### Exercise
Write each entry out again, exactly as it is written.

== Segment start ==

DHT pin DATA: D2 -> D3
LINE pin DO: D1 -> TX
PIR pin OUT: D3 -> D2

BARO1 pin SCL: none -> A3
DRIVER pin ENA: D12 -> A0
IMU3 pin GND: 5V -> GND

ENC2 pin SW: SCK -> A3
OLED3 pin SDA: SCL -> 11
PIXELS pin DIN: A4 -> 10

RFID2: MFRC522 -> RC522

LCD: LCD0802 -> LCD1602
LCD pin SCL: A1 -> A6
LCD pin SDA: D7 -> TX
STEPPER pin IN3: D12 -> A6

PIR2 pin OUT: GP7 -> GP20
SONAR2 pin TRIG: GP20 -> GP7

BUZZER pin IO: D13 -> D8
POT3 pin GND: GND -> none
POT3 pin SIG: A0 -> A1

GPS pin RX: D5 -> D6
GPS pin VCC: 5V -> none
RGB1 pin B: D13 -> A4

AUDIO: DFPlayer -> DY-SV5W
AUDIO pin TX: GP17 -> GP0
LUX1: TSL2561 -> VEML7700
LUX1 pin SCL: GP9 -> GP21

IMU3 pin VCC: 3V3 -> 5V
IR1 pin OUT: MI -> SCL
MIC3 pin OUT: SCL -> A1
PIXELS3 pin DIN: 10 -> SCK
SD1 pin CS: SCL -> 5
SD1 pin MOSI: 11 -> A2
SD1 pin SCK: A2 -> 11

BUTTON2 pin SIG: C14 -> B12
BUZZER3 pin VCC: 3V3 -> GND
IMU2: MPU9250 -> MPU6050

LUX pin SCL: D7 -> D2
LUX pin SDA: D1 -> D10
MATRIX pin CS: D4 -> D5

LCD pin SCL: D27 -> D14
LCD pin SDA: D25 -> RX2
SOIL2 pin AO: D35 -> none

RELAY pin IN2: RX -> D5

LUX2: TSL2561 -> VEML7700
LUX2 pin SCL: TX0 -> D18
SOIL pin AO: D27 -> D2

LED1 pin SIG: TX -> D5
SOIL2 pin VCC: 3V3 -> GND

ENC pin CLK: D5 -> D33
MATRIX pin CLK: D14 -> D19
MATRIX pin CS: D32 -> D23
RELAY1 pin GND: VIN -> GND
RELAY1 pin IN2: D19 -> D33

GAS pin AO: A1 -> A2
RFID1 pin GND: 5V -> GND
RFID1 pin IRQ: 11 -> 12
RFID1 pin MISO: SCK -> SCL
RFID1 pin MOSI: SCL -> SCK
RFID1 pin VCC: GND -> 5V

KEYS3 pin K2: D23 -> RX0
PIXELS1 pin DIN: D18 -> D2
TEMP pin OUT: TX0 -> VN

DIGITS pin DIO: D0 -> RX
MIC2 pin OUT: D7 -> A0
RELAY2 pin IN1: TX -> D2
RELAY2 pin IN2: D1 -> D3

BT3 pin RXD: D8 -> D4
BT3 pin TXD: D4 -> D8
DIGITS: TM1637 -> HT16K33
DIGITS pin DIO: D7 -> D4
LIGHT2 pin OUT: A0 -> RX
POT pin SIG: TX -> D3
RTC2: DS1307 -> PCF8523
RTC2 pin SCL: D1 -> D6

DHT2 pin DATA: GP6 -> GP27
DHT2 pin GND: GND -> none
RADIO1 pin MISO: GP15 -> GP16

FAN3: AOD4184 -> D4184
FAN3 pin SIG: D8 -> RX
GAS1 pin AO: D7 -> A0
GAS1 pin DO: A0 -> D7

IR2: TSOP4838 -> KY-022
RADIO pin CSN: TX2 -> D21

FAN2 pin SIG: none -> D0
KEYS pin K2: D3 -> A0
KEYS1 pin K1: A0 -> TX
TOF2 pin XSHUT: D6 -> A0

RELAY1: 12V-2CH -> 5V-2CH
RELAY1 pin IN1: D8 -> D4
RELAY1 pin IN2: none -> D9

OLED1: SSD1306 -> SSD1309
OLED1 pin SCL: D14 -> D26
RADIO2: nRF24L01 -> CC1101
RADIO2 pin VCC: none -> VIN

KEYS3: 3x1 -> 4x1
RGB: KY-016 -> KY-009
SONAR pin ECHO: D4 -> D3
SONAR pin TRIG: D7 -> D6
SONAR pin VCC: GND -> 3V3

== Segment end ==

### Solution to the exercise
DHT pin DATA: D2 -> D3
LINE pin DO: D1 -> TX
PIR pin OUT: D3 -> D2

BARO1 pin SCL: none -> A3
DRIVER pin ENA: D12 -> A0
IMU3 pin GND: 5V -> GND

ENC2 pin SW: SCK -> A3
OLED3 pin SDA: SCL -> 11
PIXELS pin DIN: A4 -> 10

RFID2: MFRC522 -> RC522

LCD: LCD0802 -> LCD1602
LCD pin SCL: A1 -> A6
LCD pin SDA: D7 -> TX
STEPPER pin IN3: D12 -> A6

PIR2 pin OUT: GP7 -> GP20
SONAR2 pin TRIG: GP20 -> GP7

BUZZER pin IO: D13 -> D8
POT3 pin GND: GND -> none
POT3 pin SIG: A0 -> A1

GPS pin RX: D5 -> D6
GPS pin VCC: 5V -> none
RGB1 pin B: D13 -> A4

AUDIO: DFPlayer -> DY-SV5W
AUDIO pin TX: GP17 -> GP0
LUX1: TSL2561 -> VEML7700
LUX1 pin SCL: GP9 -> GP21

IMU3 pin VCC: 3V3 -> 5V
IR1 pin OUT: MI -> SCL
MIC3 pin OUT: SCL -> A1
PIXELS3 pin DIN: 10 -> SCK
SD1 pin CS: SCL -> 5
SD1 pin MOSI: 11 -> A2
SD1 pin SCK: A2 -> 11

BUTTON2 pin SIG: C14 -> B12
BUZZER3 pin VCC: 3V3 -> GND
IMU2: MPU9250 -> MPU6050

LUX pin SCL: D7 -> D2
LUX pin SDA: D1 -> D10
MATRIX pin CS: D4 -> D5

LCD pin SCL: D27 -> D14
LCD pin SDA: D25 -> RX2
SOIL2 pin AO: D35 -> none

RELAY pin IN2: RX -> D5

LUX2: TSL2561 -> VEML7700
LUX2 pin SCL: TX0 -> D18
SOIL pin AO: D27 -> D2

LED1 pin SIG: TX -> D5
SOIL2 pin VCC: 3V3 -> GND

ENC pin CLK: D5 -> D33
MATRIX pin CLK: D14 -> D19
MATRIX pin CS: D32 -> D23
RELAY1 pin GND: VIN -> GND
RELAY1 pin IN2: D19 -> D33

GAS pin AO: A1 -> A2
RFID1 pin GND: 5V -> GND
RFID1 pin IRQ: 11 -> 12
RFID1 pin MISO: SCK -> SCL
RFID1 pin MOSI: SCL -> SCK
RFID1 pin VCC: GND -> 5V

KEYS3 pin K2: D23 -> RX0
PIXELS1 pin DIN: D18 -> D2
TEMP pin OUT: TX0 -> VN

DIGITS pin DIO: D0 -> RX
MIC2 pin OUT: D7 -> A0
RELAY2 pin IN1: TX -> D2
RELAY2 pin IN2: D1 -> D3

BT3 pin RXD: D8 -> D4
BT3 pin TXD: D4 -> D8
DIGITS: TM1637 -> HT16K33
DIGITS pin DIO: D7 -> D4
LIGHT2 pin OUT: A0 -> RX
POT pin SIG: TX -> D3
RTC2: DS1307 -> PCF8523
RTC2 pin SCL: D1 -> D6

DHT2 pin DATA: GP6 -> GP27
DHT2 pin GND: GND -> none
RADIO1 pin MISO: GP15 -> GP16

FAN3: AOD4184 -> D4184
FAN3 pin SIG: D8 -> RX
GAS1 pin AO: D7 -> A0
GAS1 pin DO: A0 -> D7

IR2: TSOP4838 -> KY-022
RADIO pin CSN: TX2 -> D21

FAN2 pin SIG: none -> D0
KEYS pin K2: D3 -> A0
KEYS1 pin K1: A0 -> TX
TOF2 pin XSHUT: D6 -> A0

RELAY1: 12V-2CH -> 5V-2CH
RELAY1 pin IN1: D8 -> D4
RELAY1 pin IN2: none -> D9

OLED1: SSD1306 -> SSD1309
OLED1 pin SCL: D14 -> D26
RADIO2: nRF24L01 -> CC1101
RADIO2 pin VCC: none -> VIN

KEYS3: 3x1 -> 4x1
RGB: KY-016 -> KY-009
SONAR pin ECHO: D4 -> D3
SONAR pin TRIG: D7 -> D6
SONAR pin VCC: GND -> 3V3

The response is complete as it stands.